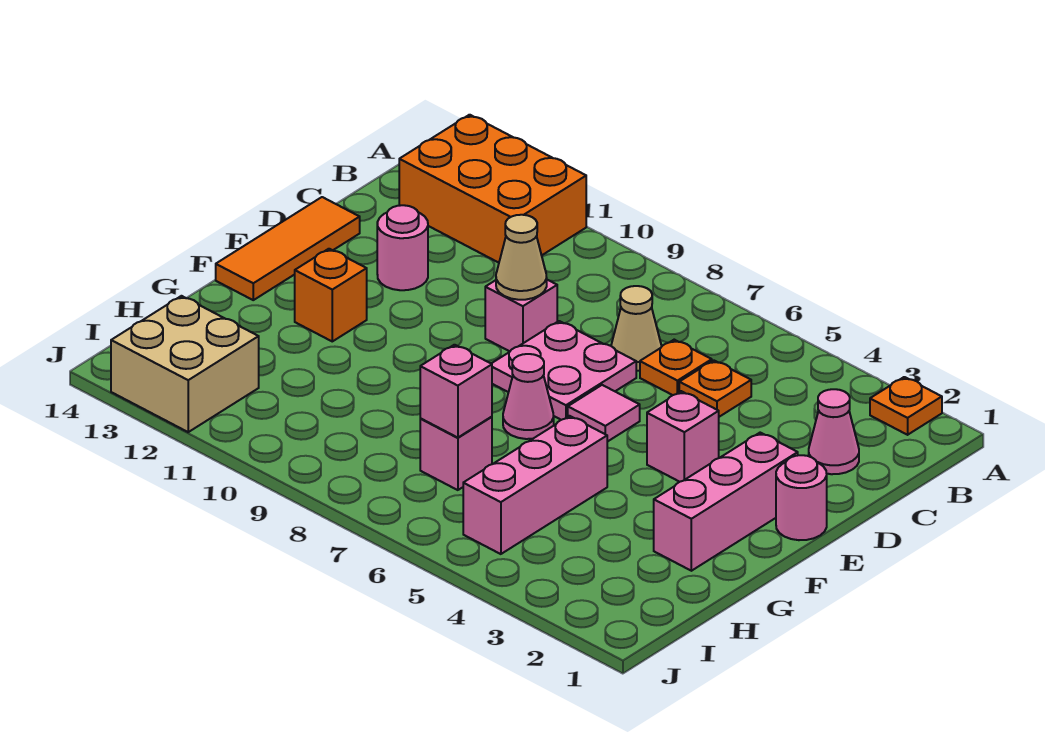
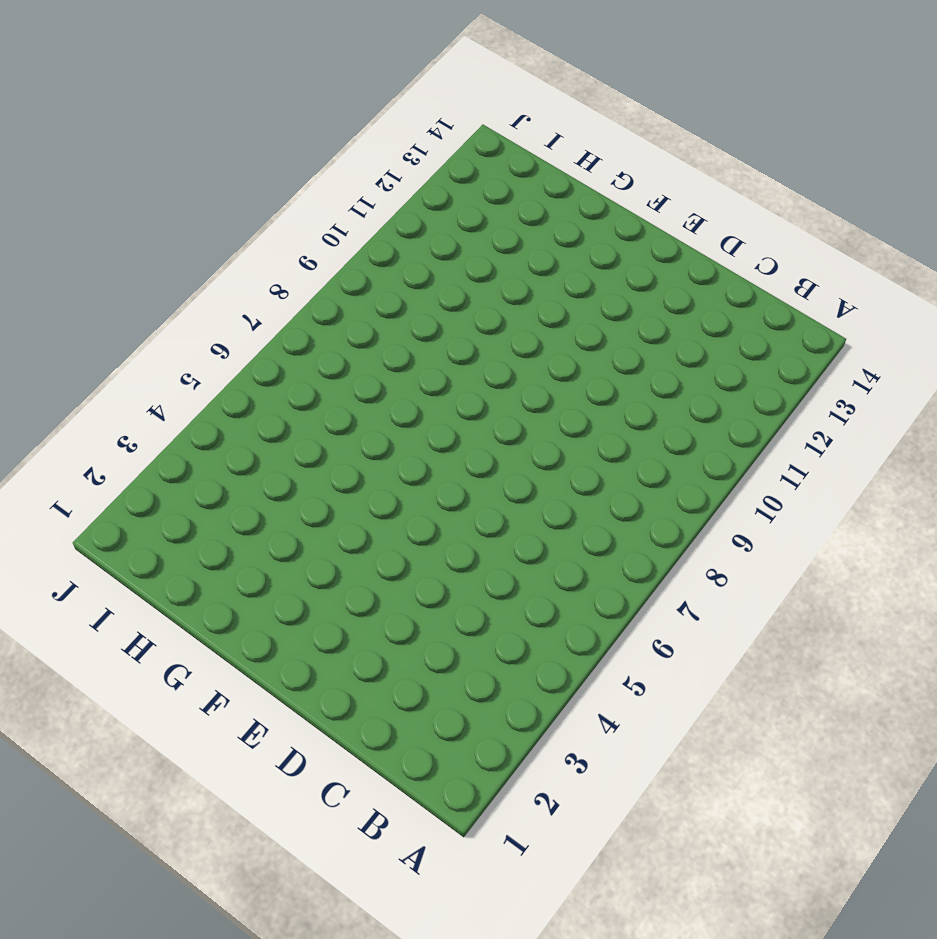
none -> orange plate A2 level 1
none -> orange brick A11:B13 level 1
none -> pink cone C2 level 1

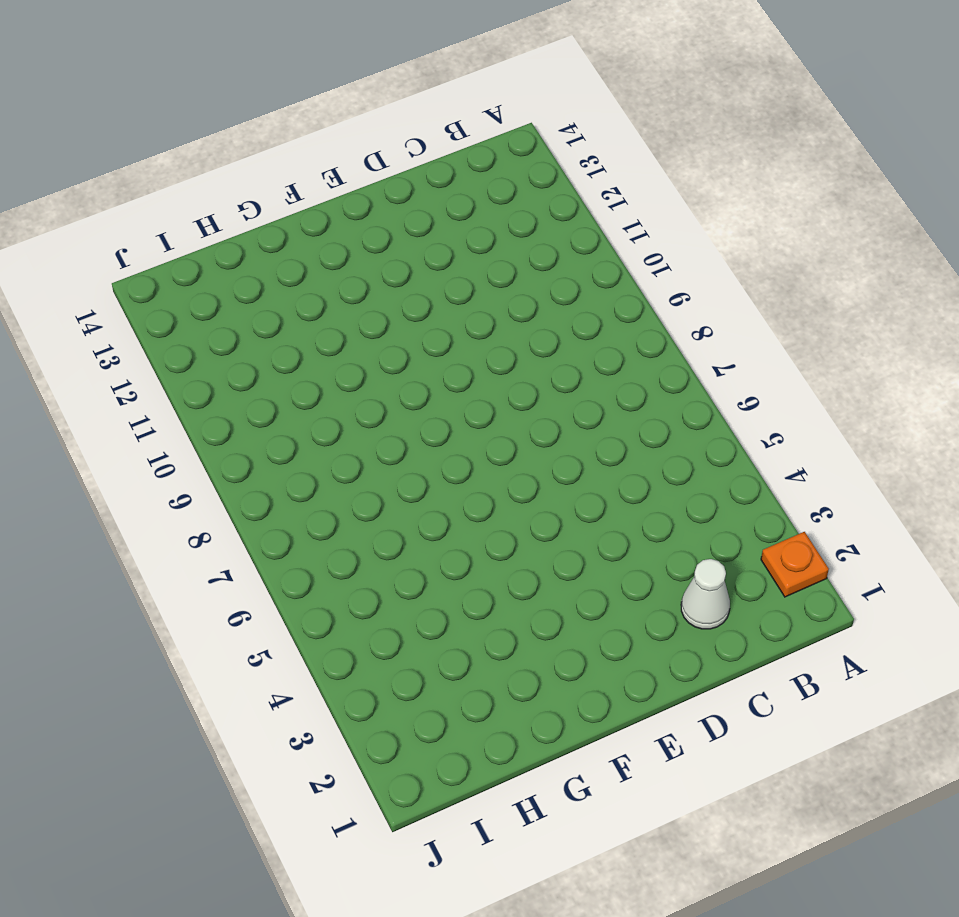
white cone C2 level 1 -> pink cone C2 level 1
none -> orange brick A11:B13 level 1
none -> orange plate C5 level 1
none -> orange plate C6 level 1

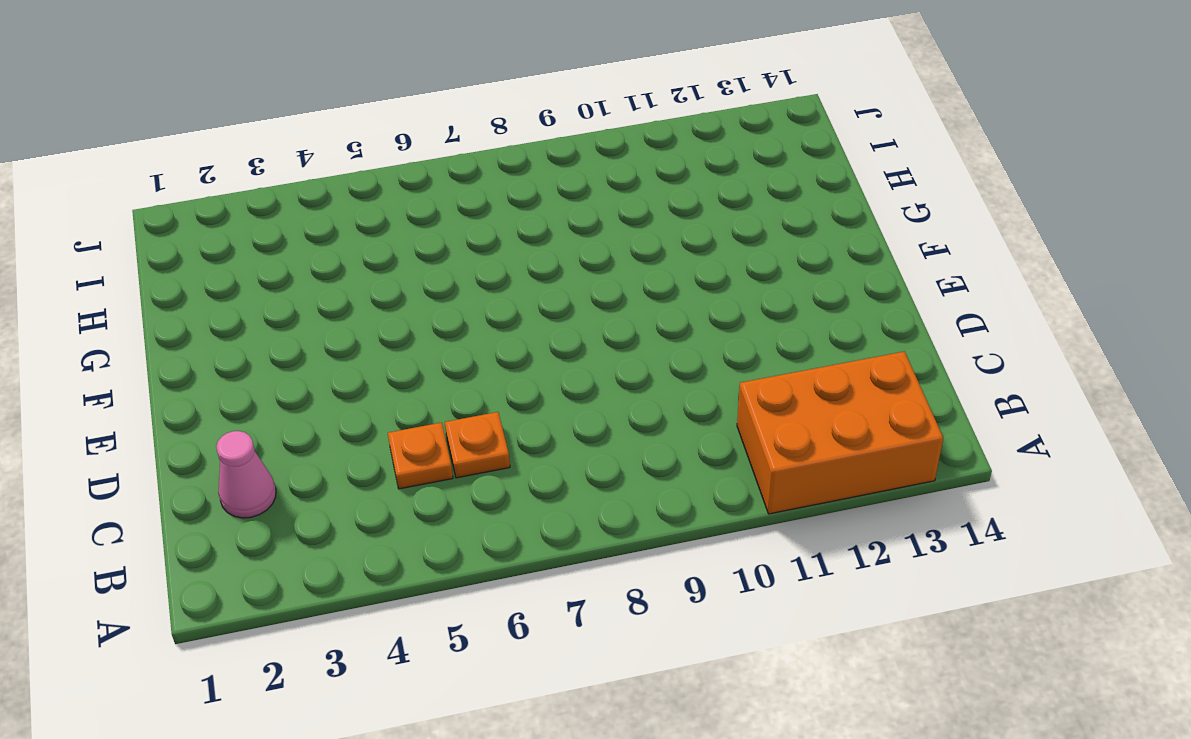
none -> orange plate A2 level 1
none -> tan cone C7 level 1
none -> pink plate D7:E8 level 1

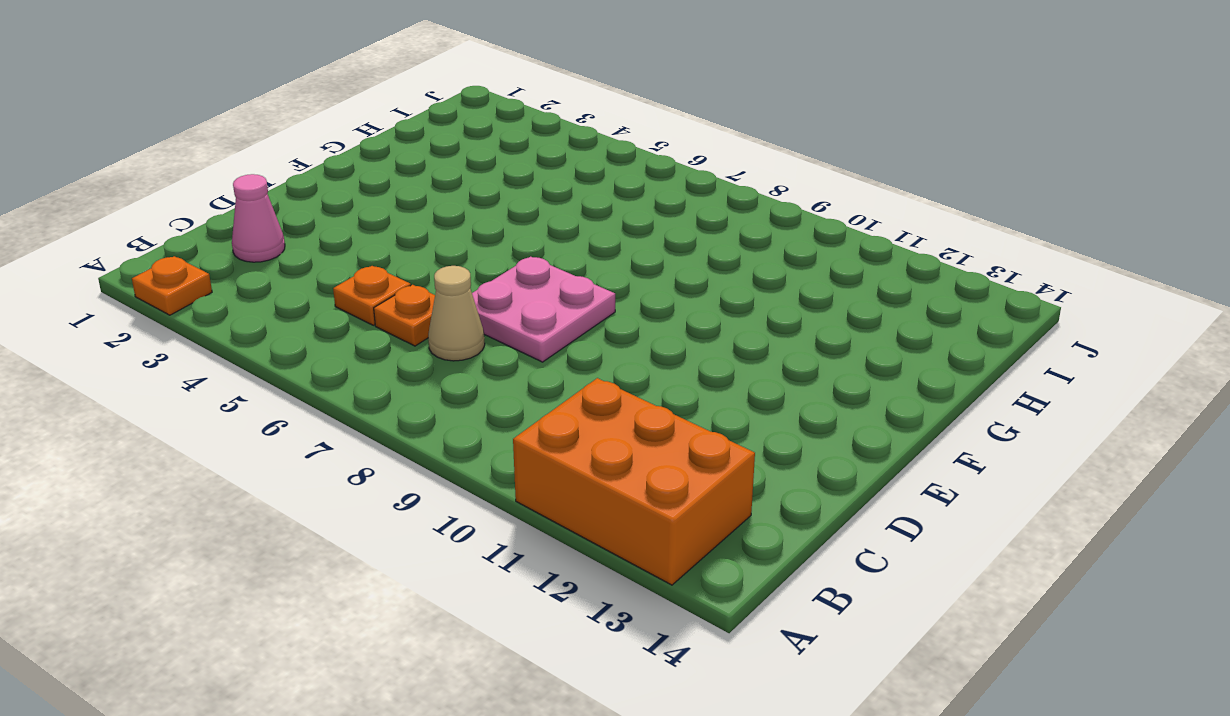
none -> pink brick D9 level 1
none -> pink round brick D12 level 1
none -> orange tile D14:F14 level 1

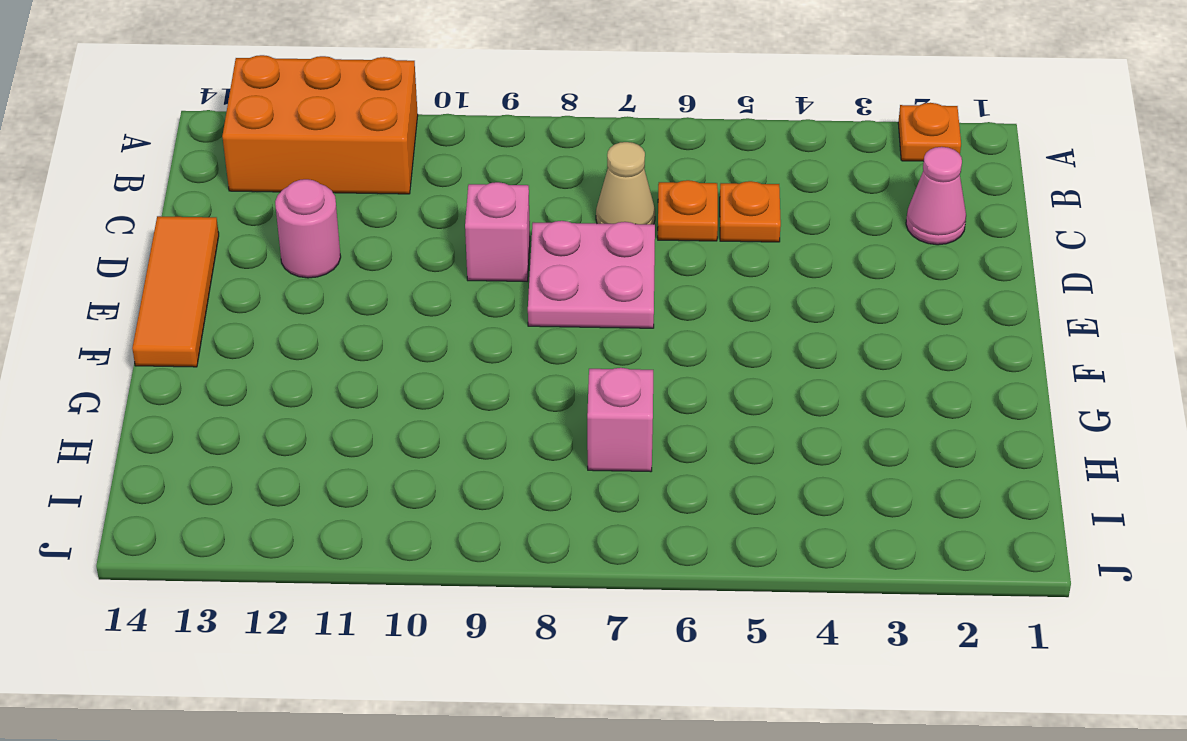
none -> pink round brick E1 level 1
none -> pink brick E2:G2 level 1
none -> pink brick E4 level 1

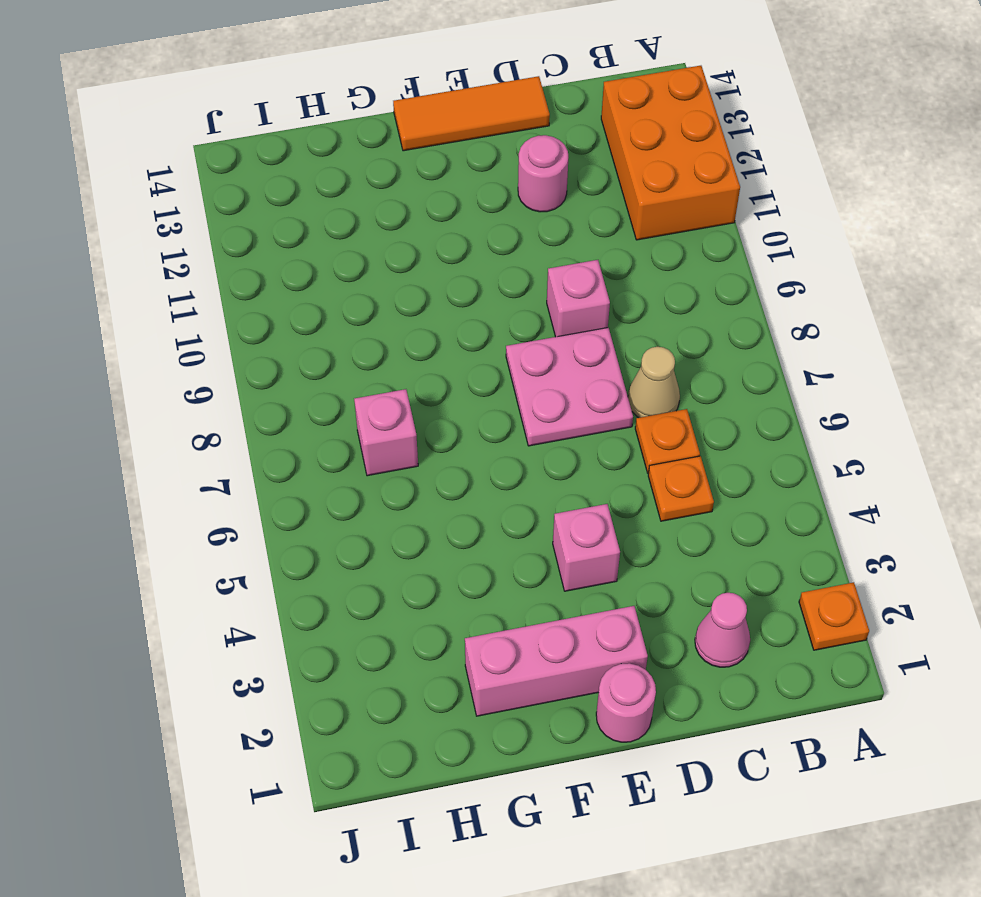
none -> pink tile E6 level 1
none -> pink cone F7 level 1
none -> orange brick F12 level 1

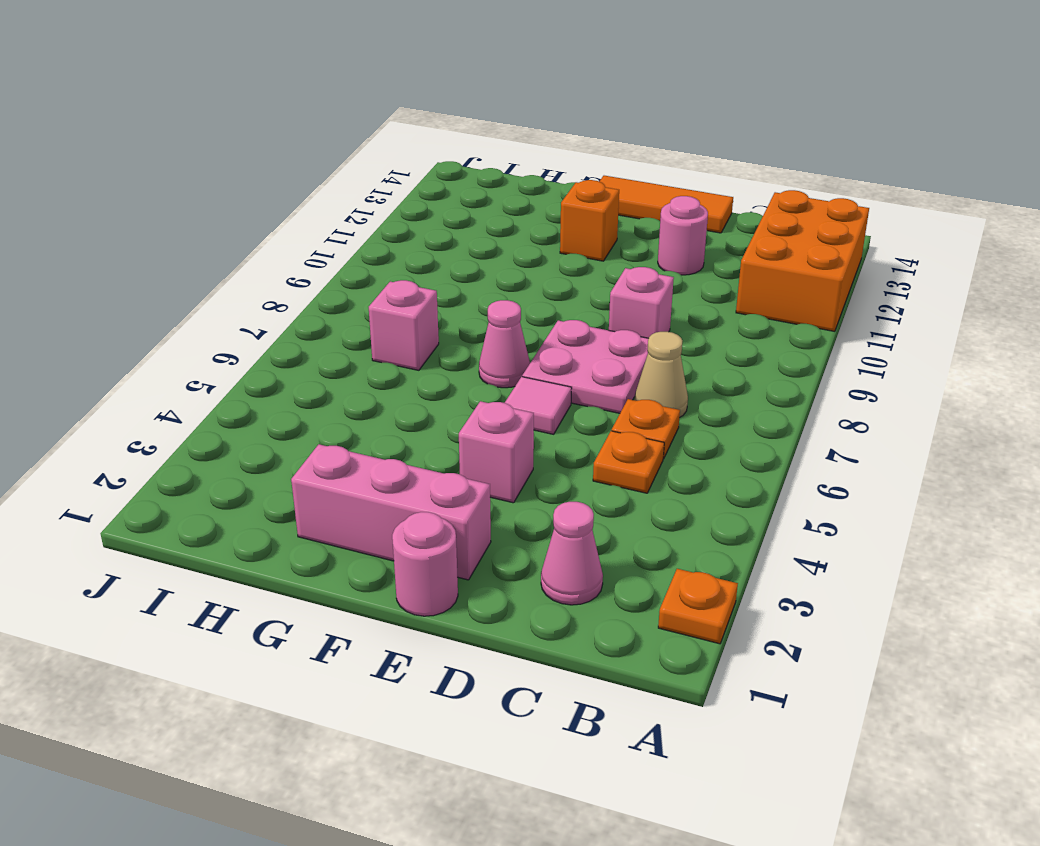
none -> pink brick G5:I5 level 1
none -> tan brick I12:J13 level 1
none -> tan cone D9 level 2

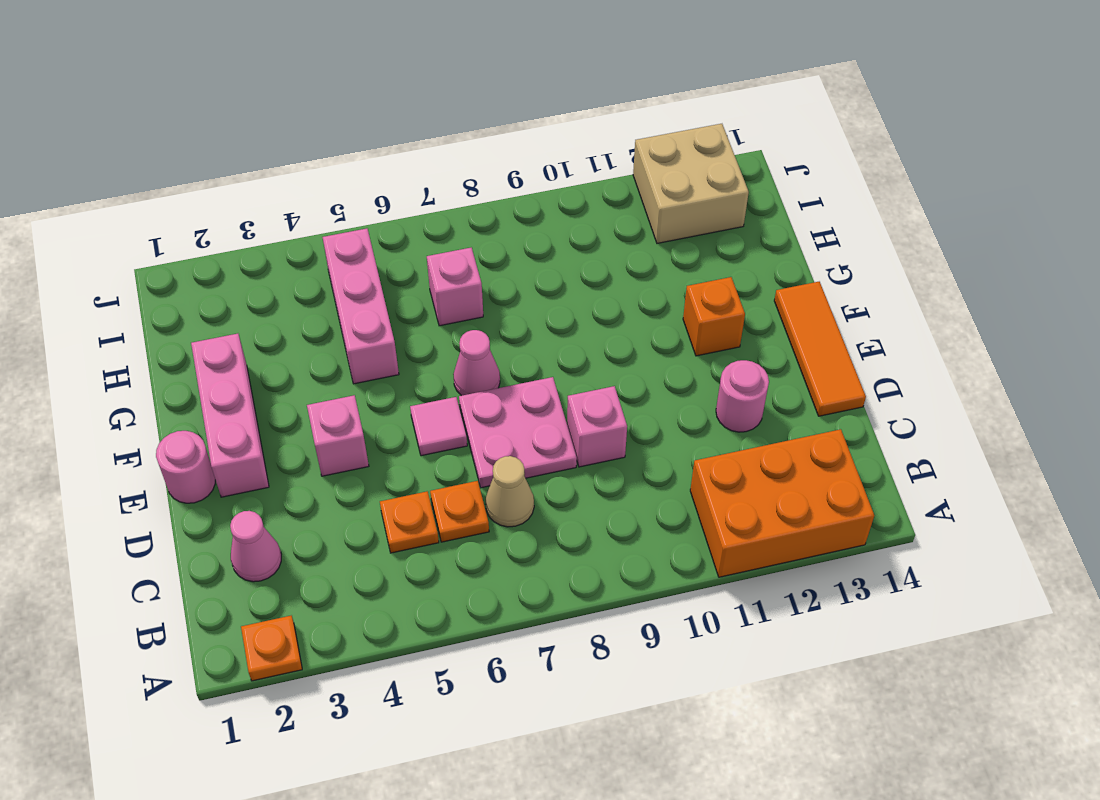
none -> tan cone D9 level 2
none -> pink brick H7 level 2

- _Required action_:
Return the material from above in full, exactly as written, with the pictures omitted.

- _Solution to the problem_:
none -> orange plate A2 level 1
none -> orange brick A11:B13 level 1
none -> pink cone C2 level 1

white cone C2 level 1 -> pink cone C2 level 1
none -> orange brick A11:B13 level 1
none -> orange plate C5 level 1
none -> orange plate C6 level 1

none -> orange plate A2 level 1
none -> tan cone C7 level 1
none -> pink plate D7:E8 level 1

none -> pink brick D9 level 1
none -> pink round brick D12 level 1
none -> orange tile D14:F14 level 1

none -> pink round brick E1 level 1
none -> pink brick E2:G2 level 1
none -> pink brick E4 level 1

none -> pink tile E6 level 1
none -> pink cone F7 level 1
none -> orange brick F12 level 1

none -> pink brick G5:I5 level 1
none -> tan brick I12:J13 level 1
none -> tan cone D9 level 2

none -> tan cone D9 level 2
none -> pink brick H7 level 2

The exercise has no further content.